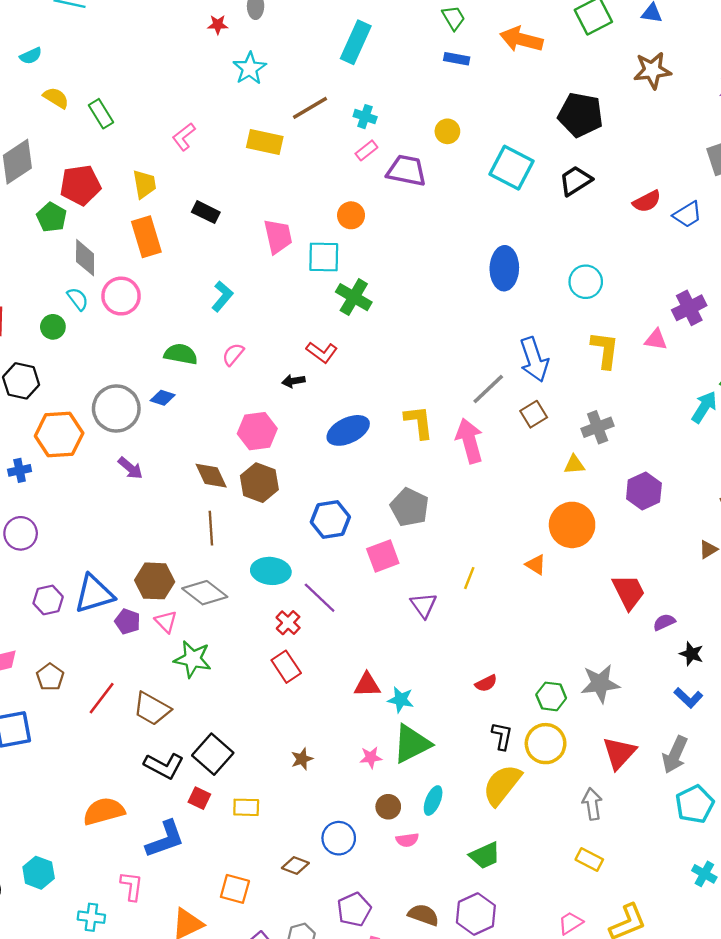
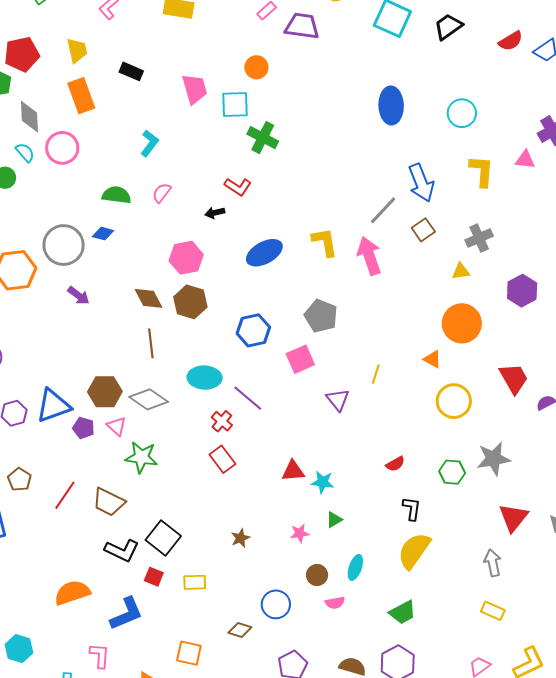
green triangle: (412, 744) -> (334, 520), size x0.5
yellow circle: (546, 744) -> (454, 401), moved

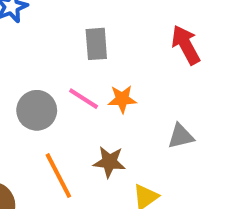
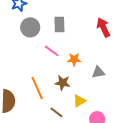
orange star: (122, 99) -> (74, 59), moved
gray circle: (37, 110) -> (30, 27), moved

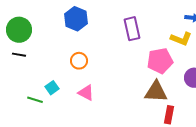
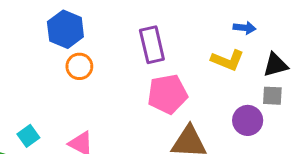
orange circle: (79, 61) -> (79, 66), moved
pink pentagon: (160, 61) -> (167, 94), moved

TASK:
Could you print the whole listing again, exactly, leaving the pictures out?

WRITTEN ANSWER:
green triangle: (412, 744) -> (334, 520), size x0.5
yellow circle: (546, 744) -> (454, 401), moved

orange star: (122, 99) -> (74, 59), moved
gray circle: (37, 110) -> (30, 27), moved

orange circle: (79, 61) -> (79, 66), moved
pink pentagon: (160, 61) -> (167, 94), moved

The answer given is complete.